▶ _Problem to solve_:
Print, please, the line that contains "(pink) (437, 290)" and each line after it to the end of the entries, unchanged and with nothing else.

▶ _Task data_:
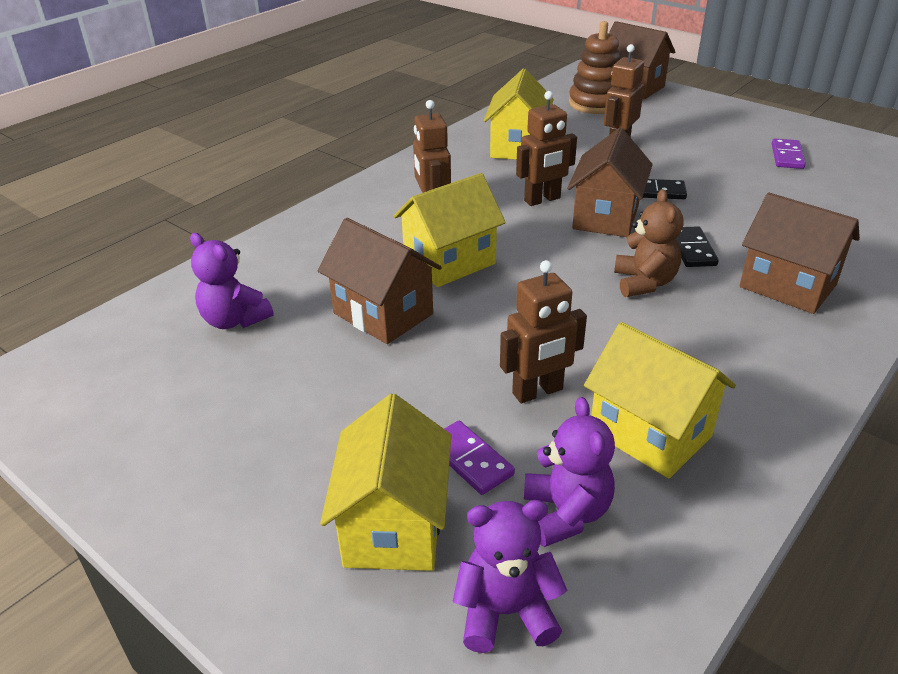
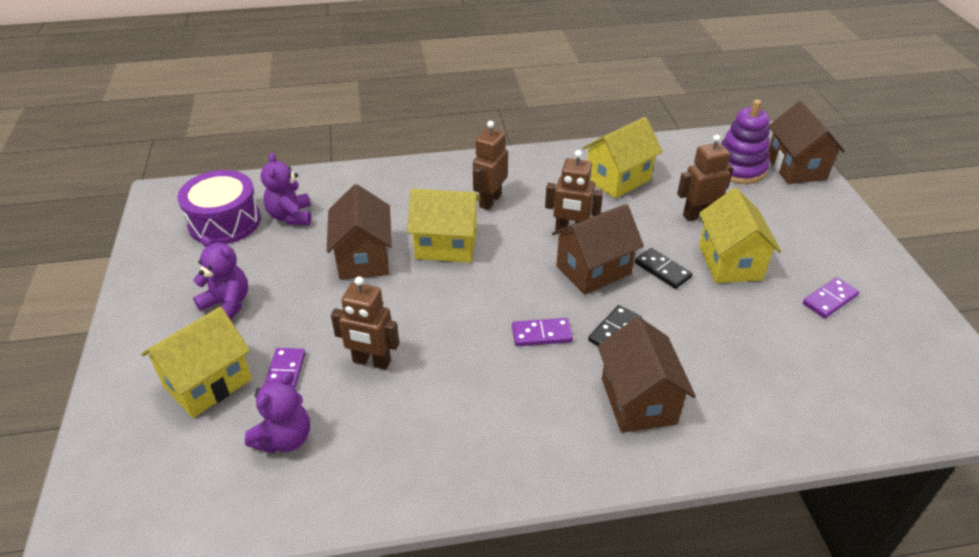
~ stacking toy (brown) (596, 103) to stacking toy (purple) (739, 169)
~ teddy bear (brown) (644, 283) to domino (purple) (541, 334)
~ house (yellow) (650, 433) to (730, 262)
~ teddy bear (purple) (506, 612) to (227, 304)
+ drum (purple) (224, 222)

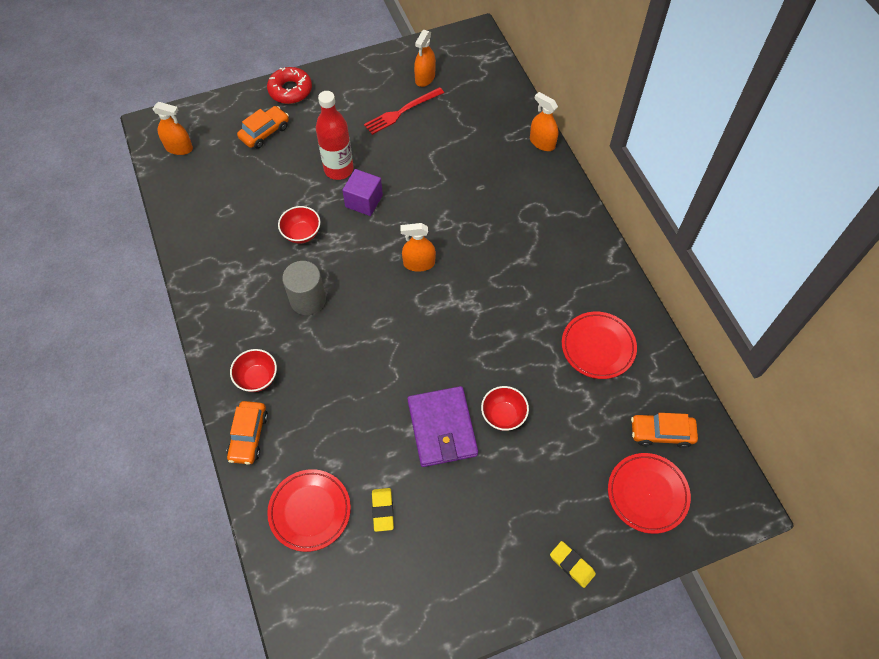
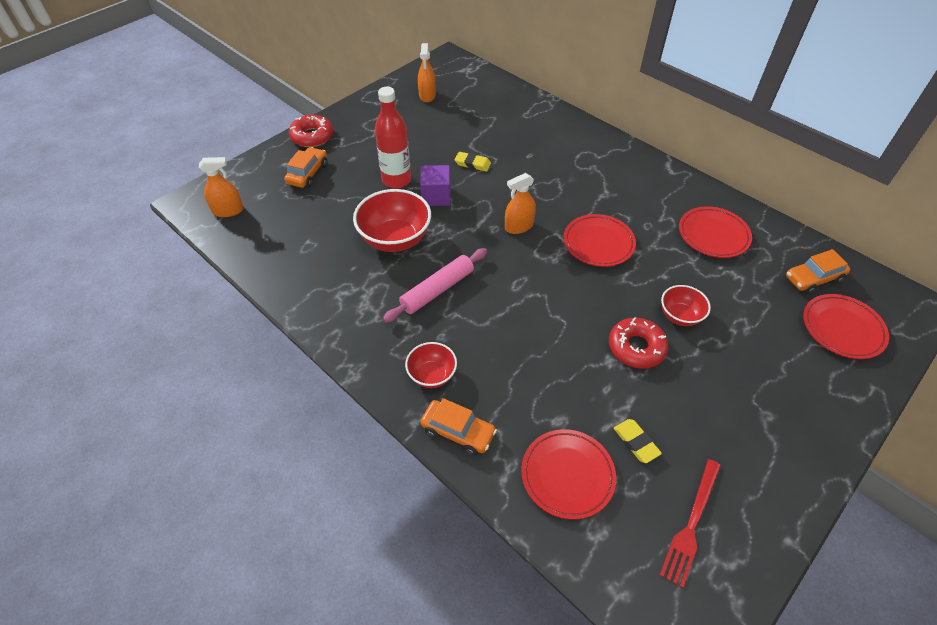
~ fork (red) (402, 111) to (691, 523)
- spray bottle (orange) (542, 143)
~ bowl (red) (302, 233) = (395, 239) x1.76
~ cylinder (grey) (308, 300) to rolling pin (pink) (437, 290)
~ wallet (purple) (442, 428) to donut (red) (636, 348)
~ car (orange) (249, 436) = (458, 431) 45 degrees counterclockwise
~ eraser (yellow) (572, 565) to (472, 164)
+ plate (red) (598, 243)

▶ _Response for this exercise_:
~ cylinder (grey) (308, 300) to rolling pin (pink) (437, 290)
~ wallet (purple) (442, 428) to donut (red) (636, 348)
~ car (orange) (249, 436) = (458, 431) 45 degrees counterclockwise
~ eraser (yellow) (572, 565) to (472, 164)
+ plate (red) (598, 243)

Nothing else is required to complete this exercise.